- How to complete this task -
A word-for-word retyping of the listing below is required, with the pictures dropped.

- Recorded information -
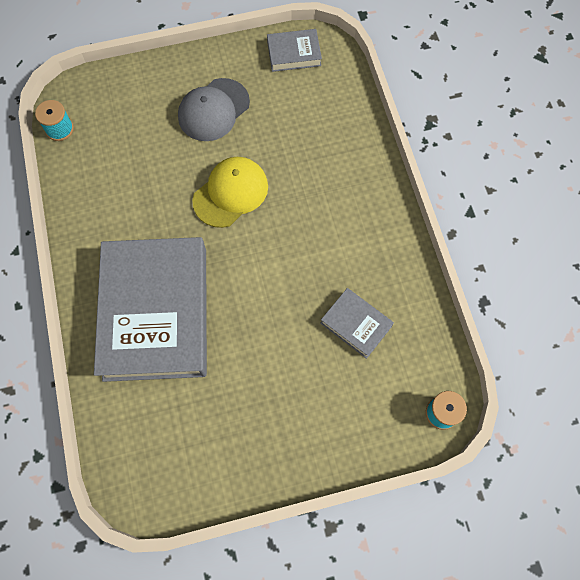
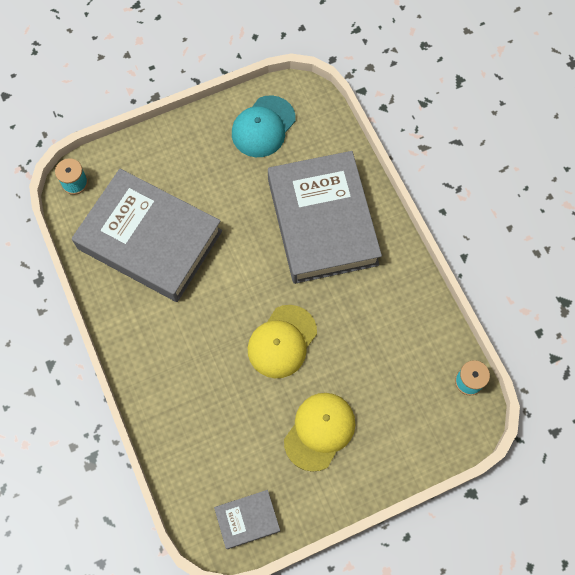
camera: 170 degrees right, 0 degrees up
(196, 451) = (263, 127): none -> turquoise cap
(213, 110) = (319, 431): grey cap -> yellow cap
(356, 324) = (150, 240): grey book -> grey book, size x2.34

- Response to the exercise -
camera: 170 degrees right, 0 degrees up
(196, 451) = (263, 127): none -> turquoise cap
(213, 110) = (319, 431): grey cap -> yellow cap
(356, 324) = (150, 240): grey book -> grey book, size x2.34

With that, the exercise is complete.